◆ TASK INPUT
************
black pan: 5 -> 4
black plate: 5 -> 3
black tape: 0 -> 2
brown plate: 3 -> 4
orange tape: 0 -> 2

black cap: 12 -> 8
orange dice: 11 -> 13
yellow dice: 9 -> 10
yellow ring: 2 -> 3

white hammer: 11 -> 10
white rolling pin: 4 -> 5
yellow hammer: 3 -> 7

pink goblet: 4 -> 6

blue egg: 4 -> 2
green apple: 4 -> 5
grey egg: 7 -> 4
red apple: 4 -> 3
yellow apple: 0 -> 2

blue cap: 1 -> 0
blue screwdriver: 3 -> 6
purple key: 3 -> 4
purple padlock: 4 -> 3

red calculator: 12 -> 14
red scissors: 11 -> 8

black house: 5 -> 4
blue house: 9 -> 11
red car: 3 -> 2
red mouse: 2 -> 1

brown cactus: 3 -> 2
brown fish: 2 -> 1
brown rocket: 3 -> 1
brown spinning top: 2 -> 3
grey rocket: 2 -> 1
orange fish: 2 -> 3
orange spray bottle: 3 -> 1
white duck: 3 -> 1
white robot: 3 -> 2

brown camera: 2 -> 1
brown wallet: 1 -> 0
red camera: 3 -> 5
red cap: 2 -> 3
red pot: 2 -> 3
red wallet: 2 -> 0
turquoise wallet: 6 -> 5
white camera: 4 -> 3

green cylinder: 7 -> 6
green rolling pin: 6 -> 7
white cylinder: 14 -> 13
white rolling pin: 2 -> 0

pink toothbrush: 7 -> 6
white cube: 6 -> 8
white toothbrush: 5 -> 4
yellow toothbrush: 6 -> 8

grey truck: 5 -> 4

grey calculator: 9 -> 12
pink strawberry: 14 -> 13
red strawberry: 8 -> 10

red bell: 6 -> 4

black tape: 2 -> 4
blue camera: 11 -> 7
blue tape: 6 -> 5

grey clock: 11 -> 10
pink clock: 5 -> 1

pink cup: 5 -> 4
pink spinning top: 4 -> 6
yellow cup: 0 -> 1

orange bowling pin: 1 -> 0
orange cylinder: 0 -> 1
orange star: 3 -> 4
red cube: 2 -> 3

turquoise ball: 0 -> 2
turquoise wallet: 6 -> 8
************
◆ EXERCISE AIM
Working from the listing above, pick out every line that has "black" and copy it.

◆ SOLUTION TO THIS PROBLEM
black pan: 5 -> 4
black plate: 5 -> 3
black tape: 0 -> 2
black cap: 12 -> 8
black house: 5 -> 4
black tape: 2 -> 4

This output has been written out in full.